## Instruction
Lines with "moved" in them are to be located in the listing below and copied.

## Supplied entries
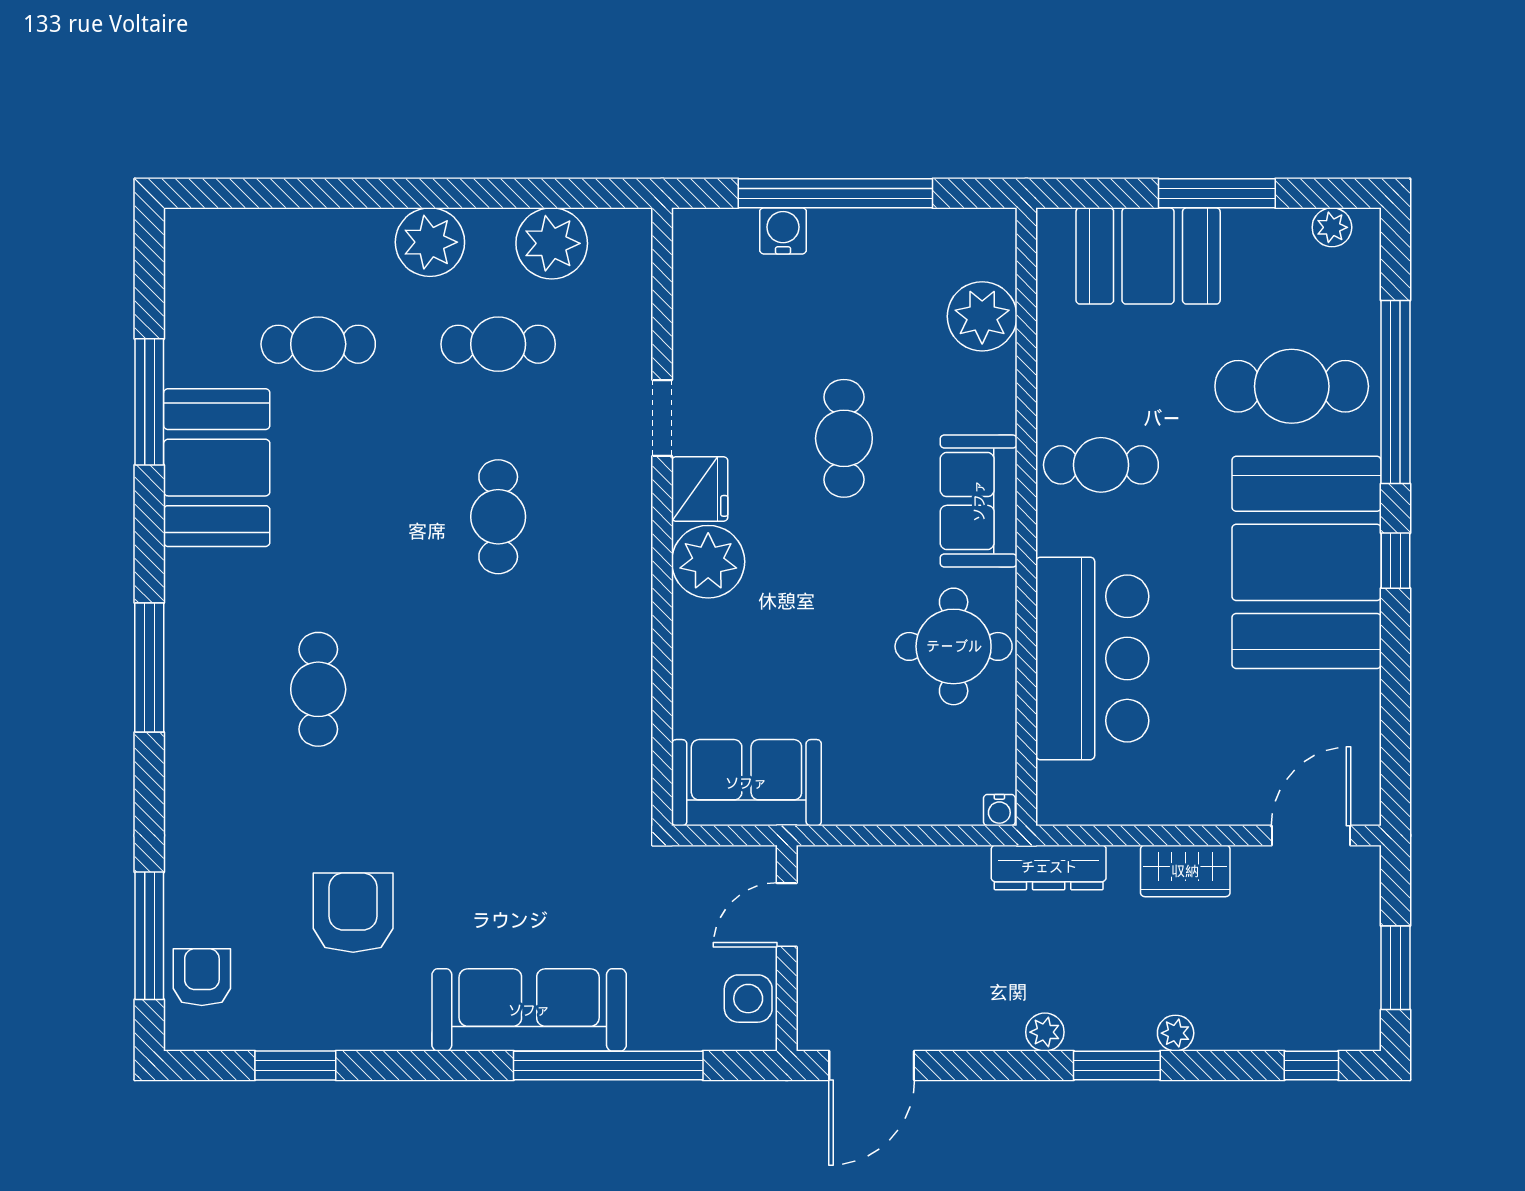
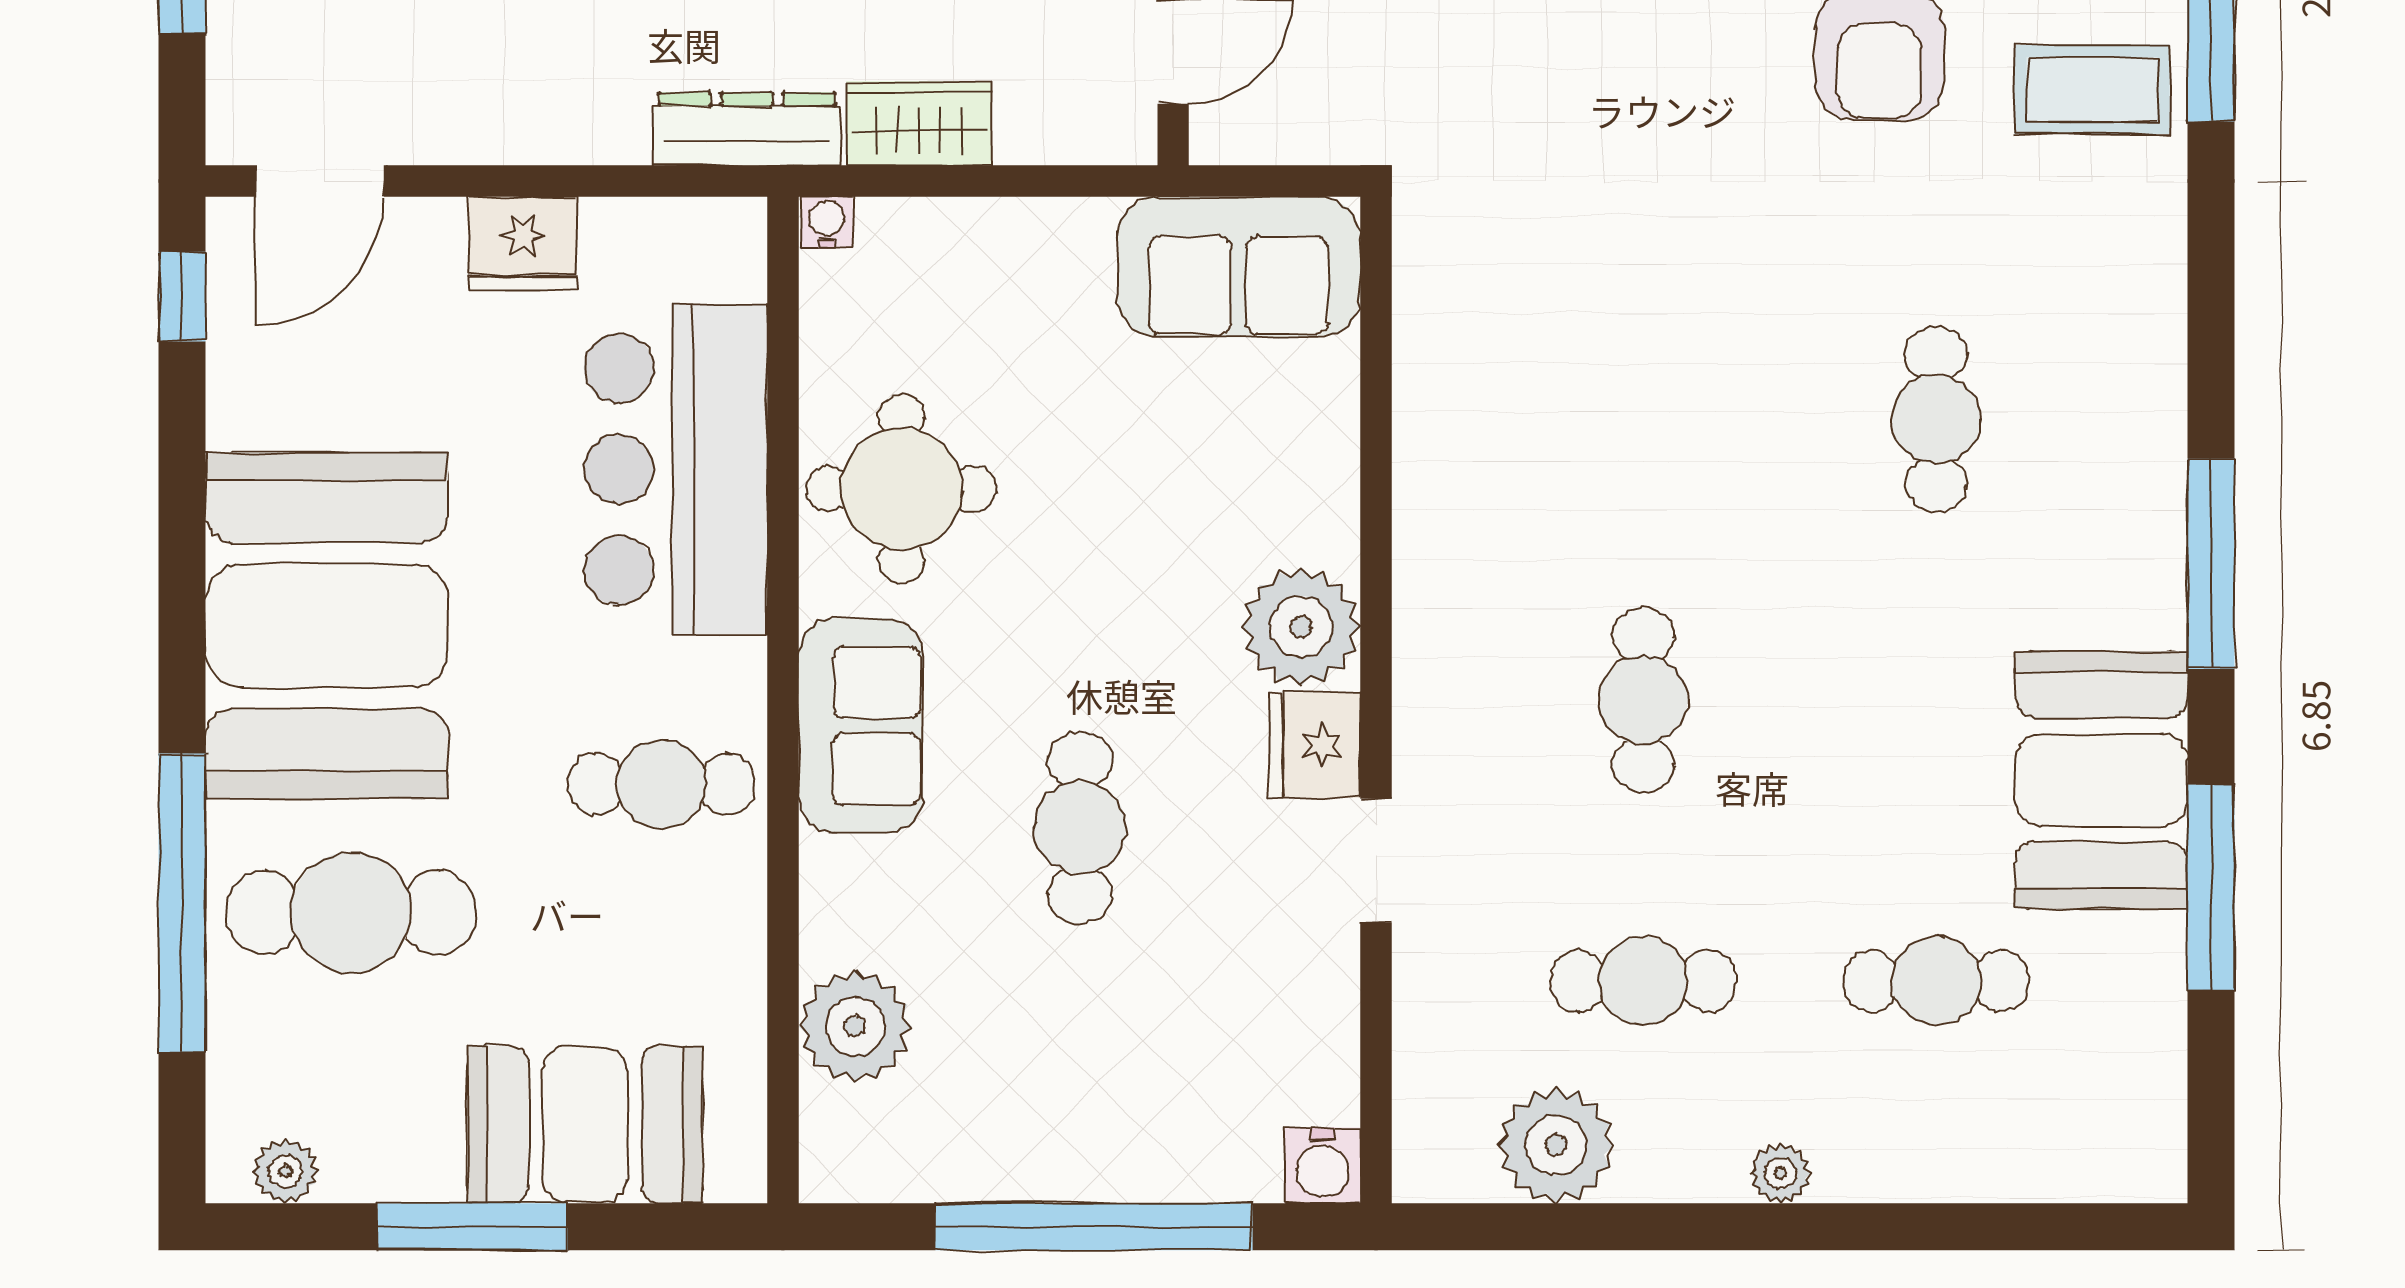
water cooler: (783, 231) -> (1323, 1165), moved
plant: (430, 242) -> (1780, 1173), width x0.53, depth x0.53
window: (1395, 561) -> (182, 297), moved
window: (149, 668) -> (2211, 564), moved
fridge: (1186, 797) -> (523, 243), added
wardrobe: (1185, 871) -> (919, 123), moved
coffee table: (222, 892) -> (2092, 89), added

## Answer below
water cooler: (783, 231) -> (1323, 1165), moved
window: (1395, 561) -> (182, 297), moved
window: (149, 668) -> (2211, 564), moved
wardrobe: (1185, 871) -> (919, 123), moved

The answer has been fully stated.